─── RECORDS PROVIDED ───

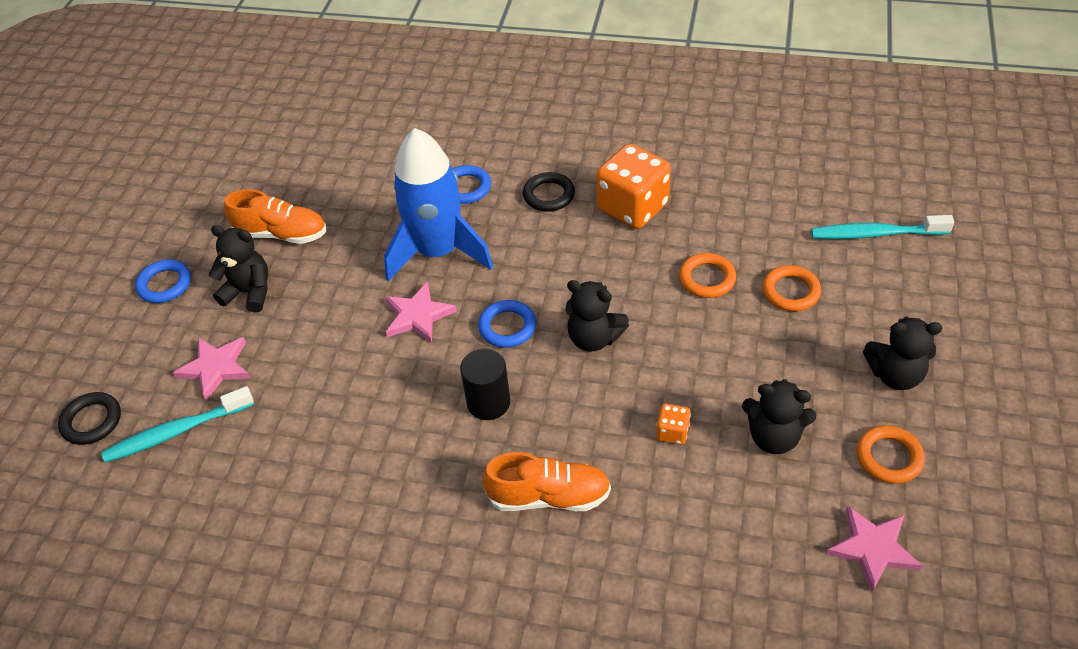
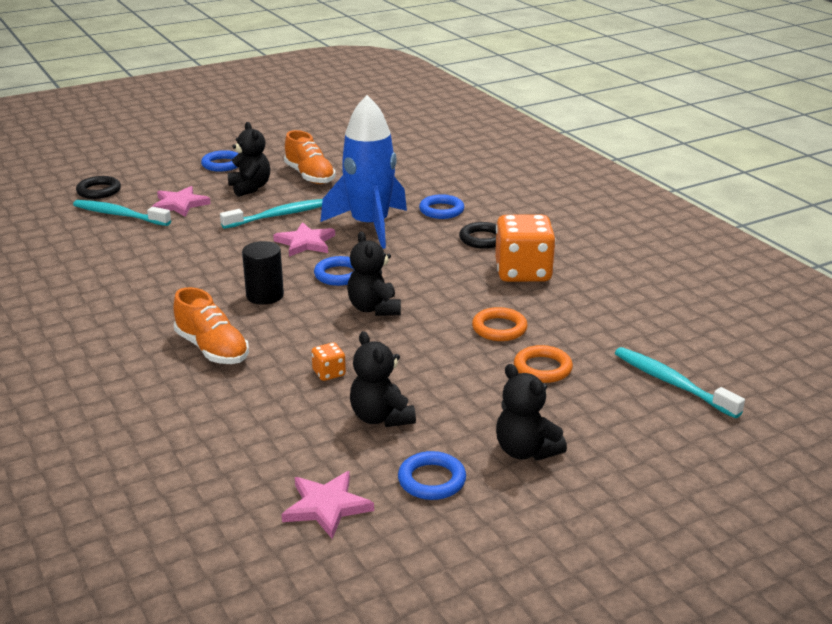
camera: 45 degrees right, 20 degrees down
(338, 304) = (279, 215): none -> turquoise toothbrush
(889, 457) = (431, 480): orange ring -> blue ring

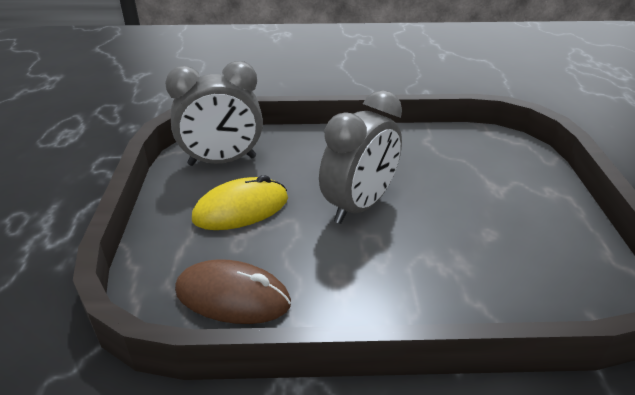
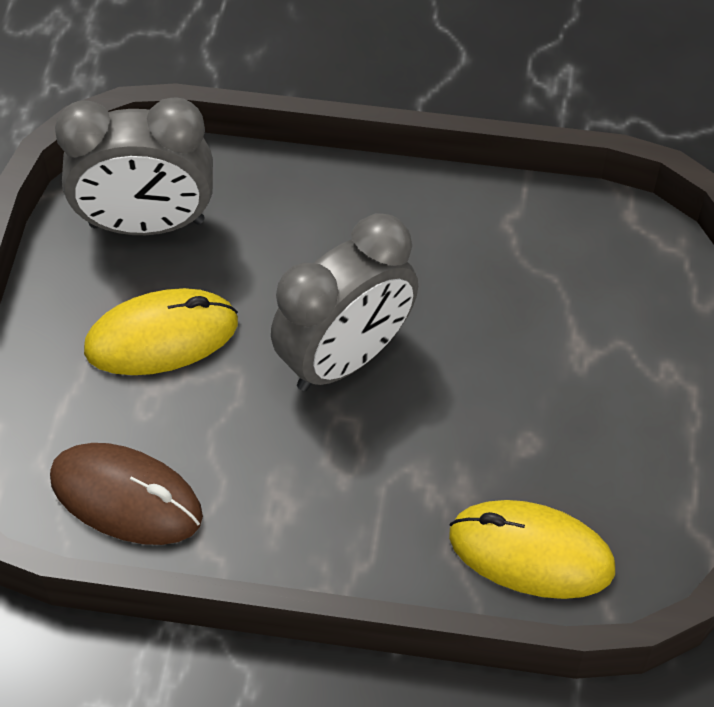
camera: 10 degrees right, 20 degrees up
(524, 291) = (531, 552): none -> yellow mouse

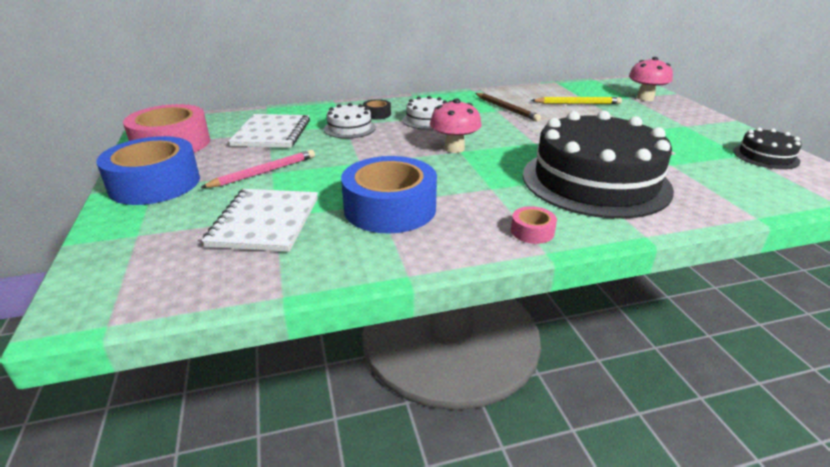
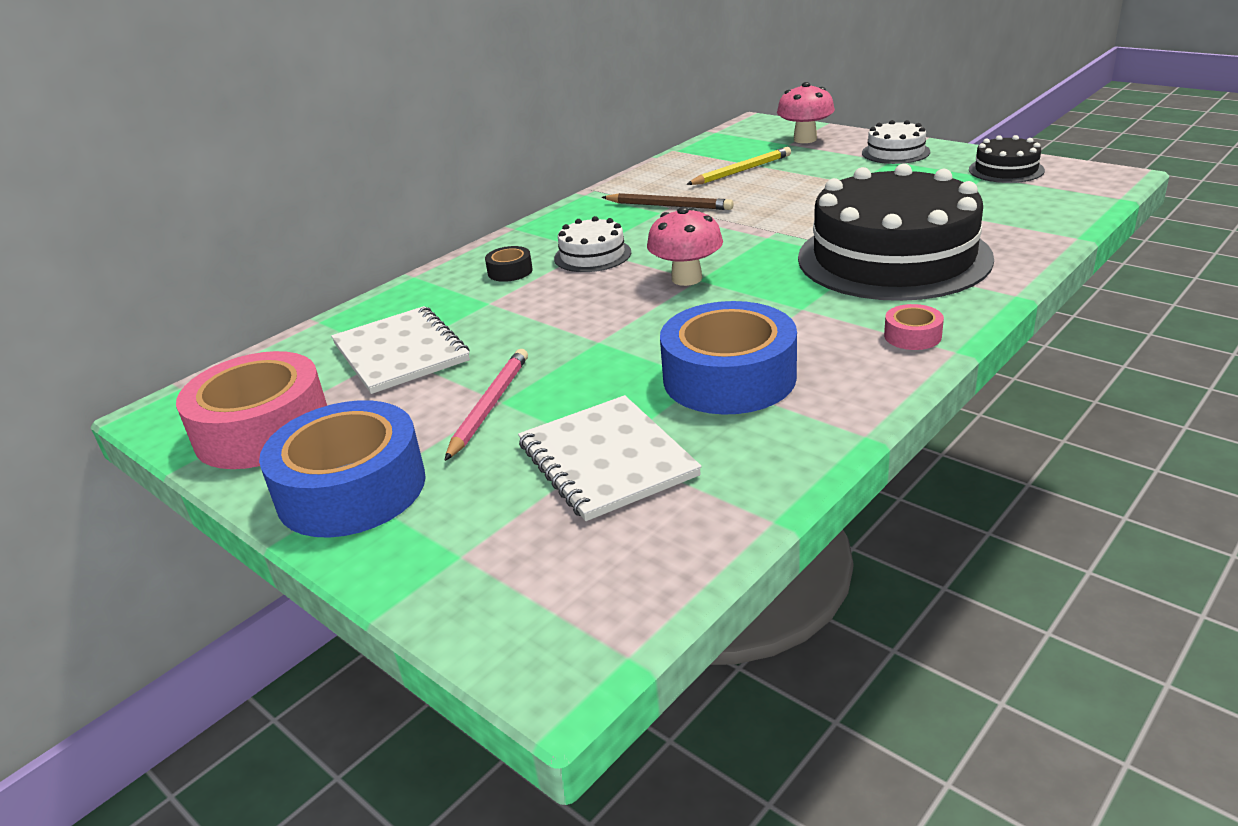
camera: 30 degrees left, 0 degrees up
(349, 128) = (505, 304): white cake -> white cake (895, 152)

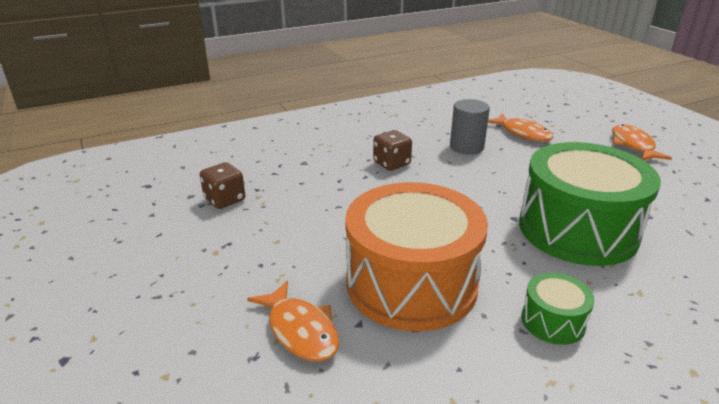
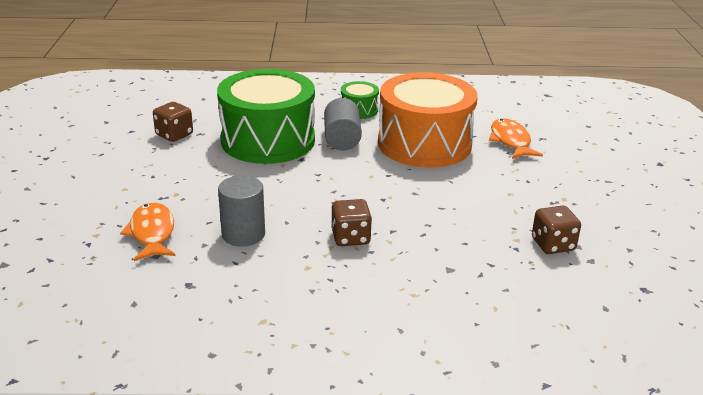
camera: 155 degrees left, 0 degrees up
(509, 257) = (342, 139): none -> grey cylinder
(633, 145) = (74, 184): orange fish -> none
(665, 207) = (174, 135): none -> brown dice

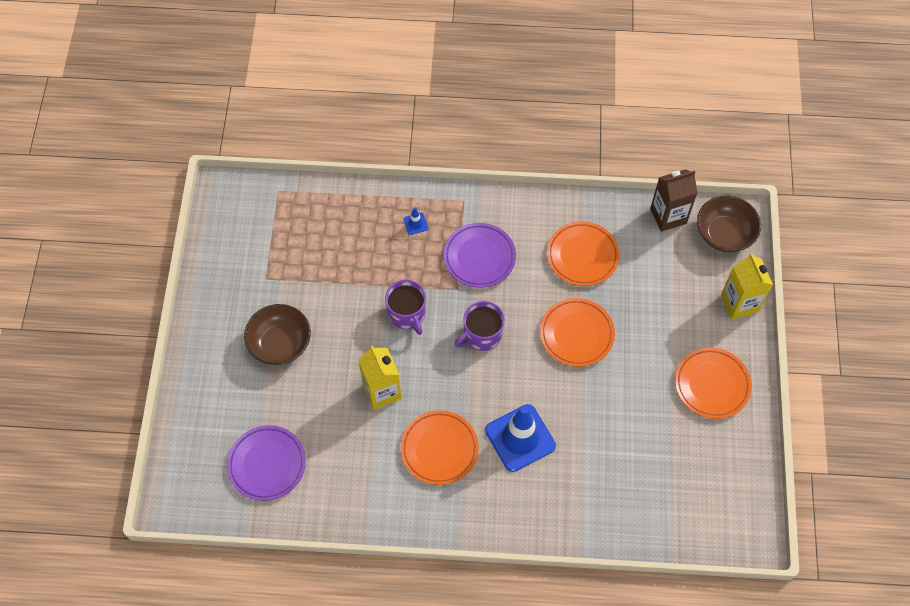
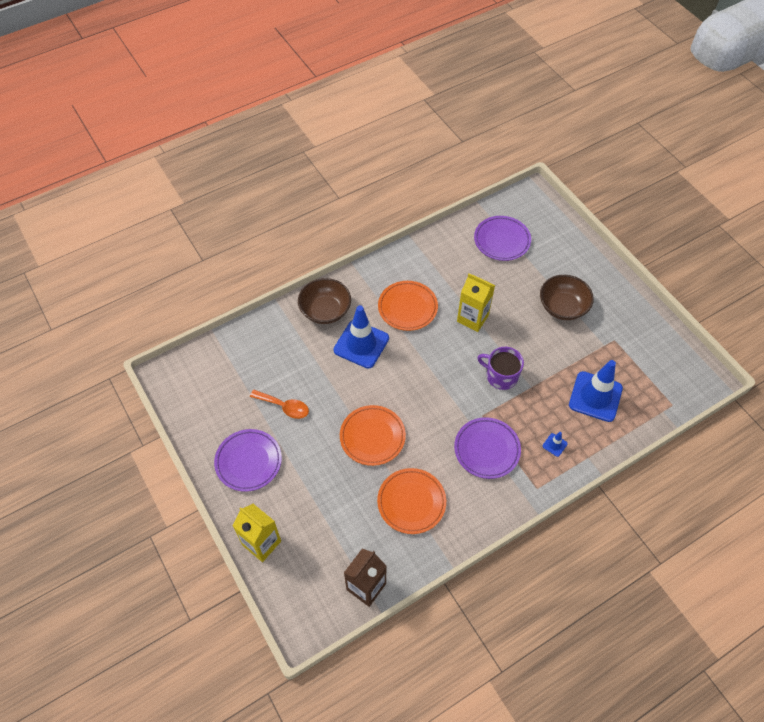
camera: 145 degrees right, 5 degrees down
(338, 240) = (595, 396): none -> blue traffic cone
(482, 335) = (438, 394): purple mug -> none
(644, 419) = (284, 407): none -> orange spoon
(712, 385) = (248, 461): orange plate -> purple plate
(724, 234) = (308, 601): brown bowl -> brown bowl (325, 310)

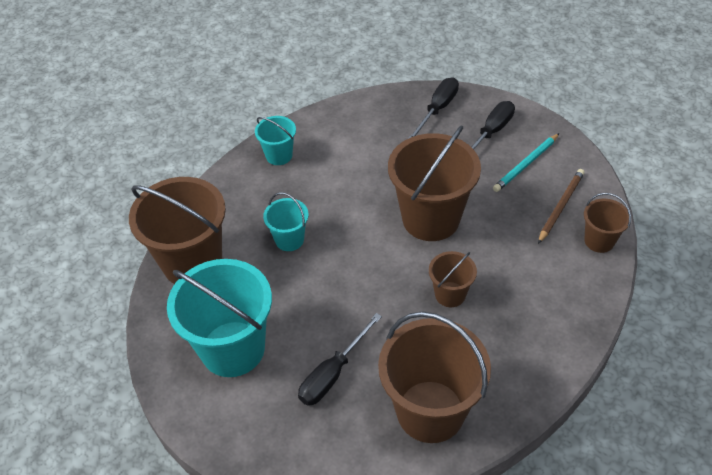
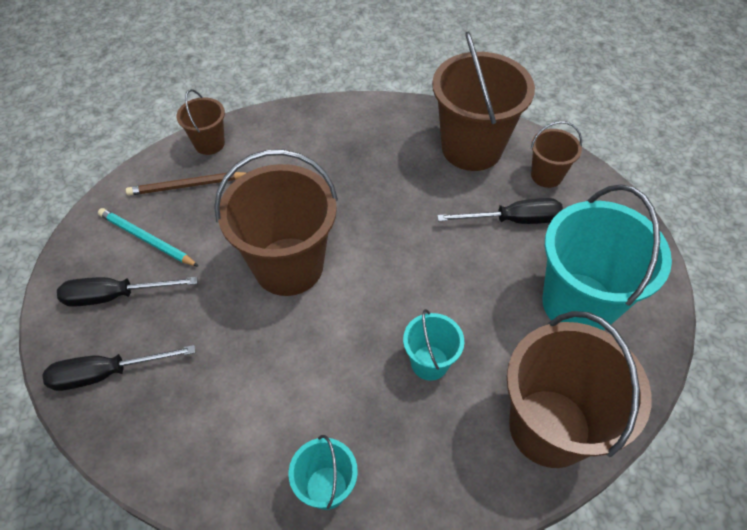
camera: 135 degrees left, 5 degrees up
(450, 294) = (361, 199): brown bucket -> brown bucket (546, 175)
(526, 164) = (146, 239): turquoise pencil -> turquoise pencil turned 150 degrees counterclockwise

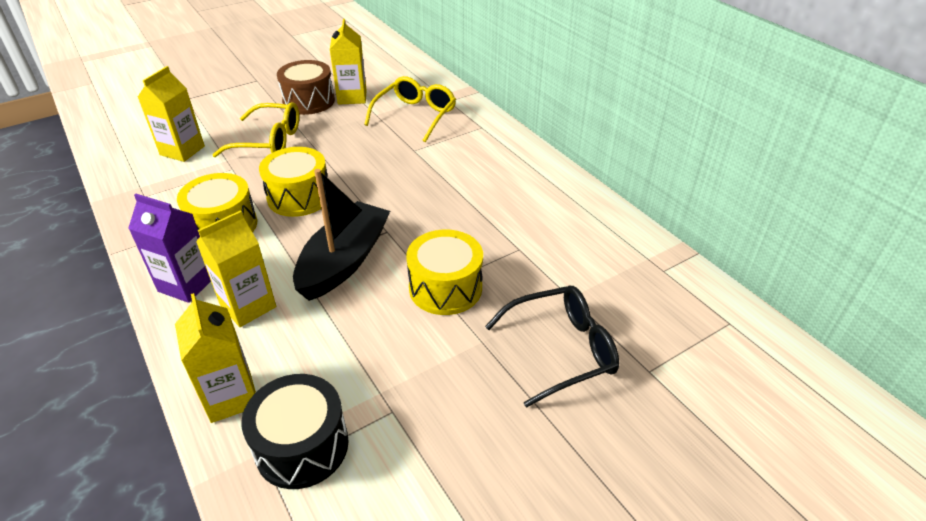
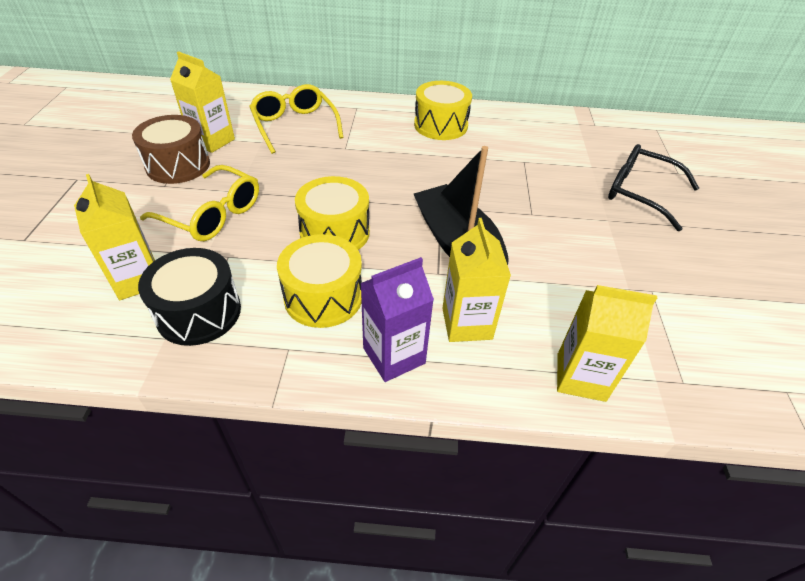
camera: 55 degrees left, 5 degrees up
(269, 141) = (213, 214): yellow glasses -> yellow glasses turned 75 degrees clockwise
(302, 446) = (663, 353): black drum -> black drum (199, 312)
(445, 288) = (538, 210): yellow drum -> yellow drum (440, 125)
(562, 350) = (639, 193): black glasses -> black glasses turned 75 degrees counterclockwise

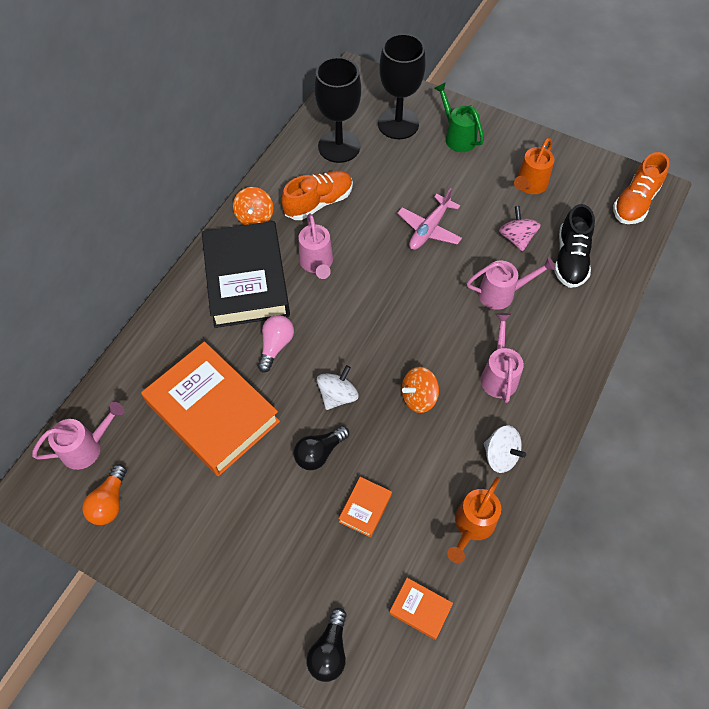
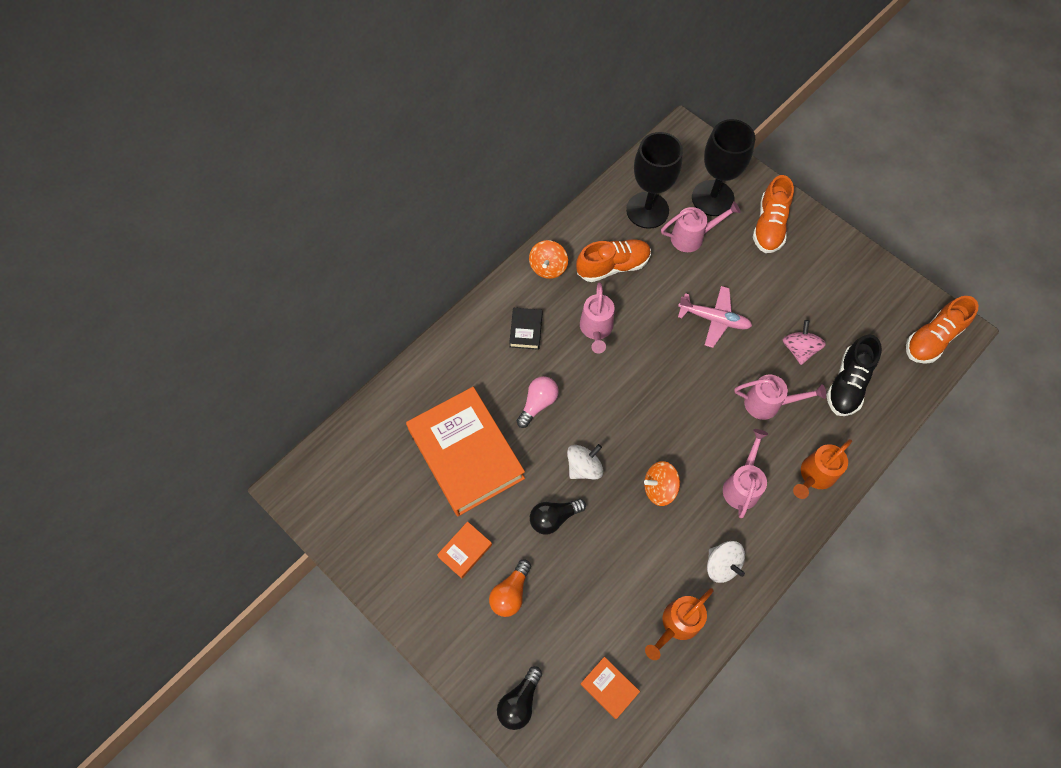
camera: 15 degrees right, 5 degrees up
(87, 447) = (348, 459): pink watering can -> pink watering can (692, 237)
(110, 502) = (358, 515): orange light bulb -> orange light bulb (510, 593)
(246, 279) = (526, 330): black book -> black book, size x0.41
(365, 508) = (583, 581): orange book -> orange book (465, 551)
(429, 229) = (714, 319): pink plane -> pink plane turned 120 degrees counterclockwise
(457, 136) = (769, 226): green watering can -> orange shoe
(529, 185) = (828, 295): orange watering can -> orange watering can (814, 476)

───

AIM OF THE EXERCISE> Repeat the data above exactly, but not the pictures.

THE ANSWER>
camera: 45 degrees right, 20 degrees down
(338, 304) = (279, 215): none -> turquoise toothbrush
(889, 457) = (431, 480): orange ring -> blue ring

camera: 10 degrees right, 20 degrees up
(524, 291) = (531, 552): none -> yellow mouse

camera: 30 degrees left, 0 degrees up
(349, 128) = (505, 304): white cake -> white cake (895, 152)

camera: 155 degrees left, 0 degrees up
(509, 257) = (342, 139): none -> grey cylinder
(633, 145) = (74, 184): orange fish -> none
(665, 207) = (174, 135): none -> brown dice

camera: 145 degrees right, 5 degrees down
(338, 240) = (595, 396): none -> blue traffic cone
(482, 335) = (438, 394): purple mug -> none
(644, 419) = (284, 407): none -> orange spoon
(712, 385) = (248, 461): orange plate -> purple plate
(724, 234) = (308, 601): brown bowl -> brown bowl (325, 310)

camera: 135 degrees left, 5 degrees up
(450, 294) = (361, 199): brown bucket -> brown bucket (546, 175)
(526, 164) = (146, 239): turquoise pencil -> turquoise pencil turned 150 degrees counterclockwise

camera: 55 degrees left, 5 degrees up
(269, 141) = (213, 214): yellow glasses -> yellow glasses turned 75 degrees clockwise
(302, 446) = (663, 353): black drum -> black drum (199, 312)
(445, 288) = (538, 210): yellow drum -> yellow drum (440, 125)
(562, 350) = (639, 193): black glasses -> black glasses turned 75 degrees counterclockwise

camera: 15 degrees right, 5 degrees up
(87, 447) = (348, 459): pink watering can -> pink watering can (692, 237)
(110, 502) = (358, 515): orange light bulb -> orange light bulb (510, 593)
(246, 279) = (526, 330): black book -> black book, size x0.41
(365, 508) = (583, 581): orange book -> orange book (465, 551)
(429, 229) = (714, 319): pink plane -> pink plane turned 120 degrees counterclockwise
(457, 136) = (769, 226): green watering can -> orange shoe
(529, 185) = (828, 295): orange watering can -> orange watering can (814, 476)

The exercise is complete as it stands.